» **Assignment**: I need every line of the material below that includes the string "clockwise".

* * *

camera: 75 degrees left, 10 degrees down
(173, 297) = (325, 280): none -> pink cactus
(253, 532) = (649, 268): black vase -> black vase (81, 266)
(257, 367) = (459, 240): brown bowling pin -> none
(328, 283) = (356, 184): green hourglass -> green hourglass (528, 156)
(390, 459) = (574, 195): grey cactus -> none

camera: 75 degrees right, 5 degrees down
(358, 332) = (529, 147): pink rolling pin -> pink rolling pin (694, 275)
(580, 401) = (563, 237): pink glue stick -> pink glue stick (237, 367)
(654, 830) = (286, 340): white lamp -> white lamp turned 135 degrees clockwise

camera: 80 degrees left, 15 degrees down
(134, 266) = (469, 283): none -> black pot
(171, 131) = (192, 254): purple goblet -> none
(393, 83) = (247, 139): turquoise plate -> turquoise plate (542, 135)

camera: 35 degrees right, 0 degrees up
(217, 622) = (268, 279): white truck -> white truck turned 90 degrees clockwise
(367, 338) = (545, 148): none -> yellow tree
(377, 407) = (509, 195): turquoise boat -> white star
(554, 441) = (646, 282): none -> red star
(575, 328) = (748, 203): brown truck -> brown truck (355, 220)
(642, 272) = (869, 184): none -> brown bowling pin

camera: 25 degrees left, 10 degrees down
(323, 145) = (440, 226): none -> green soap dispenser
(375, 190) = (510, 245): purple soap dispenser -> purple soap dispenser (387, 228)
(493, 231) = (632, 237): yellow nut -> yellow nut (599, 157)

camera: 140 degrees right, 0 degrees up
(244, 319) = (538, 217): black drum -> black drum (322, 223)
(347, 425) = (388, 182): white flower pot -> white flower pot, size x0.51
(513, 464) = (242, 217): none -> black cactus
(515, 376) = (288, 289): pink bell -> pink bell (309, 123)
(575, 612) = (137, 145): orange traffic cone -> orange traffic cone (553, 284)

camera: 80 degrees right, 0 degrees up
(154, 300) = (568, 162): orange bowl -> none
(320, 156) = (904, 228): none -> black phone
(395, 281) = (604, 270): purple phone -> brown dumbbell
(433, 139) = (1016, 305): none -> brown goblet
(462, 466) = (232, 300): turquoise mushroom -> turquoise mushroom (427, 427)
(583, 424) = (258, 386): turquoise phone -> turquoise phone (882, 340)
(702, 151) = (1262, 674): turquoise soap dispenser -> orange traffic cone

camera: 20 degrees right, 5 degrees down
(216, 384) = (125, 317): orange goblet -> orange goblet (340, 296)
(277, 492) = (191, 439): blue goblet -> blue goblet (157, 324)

* * *

» **Solution**:
(654, 830) = (286, 340): white lamp -> white lamp turned 135 degrees clockwise
(217, 622) = (268, 279): white truck -> white truck turned 90 degrees clockwise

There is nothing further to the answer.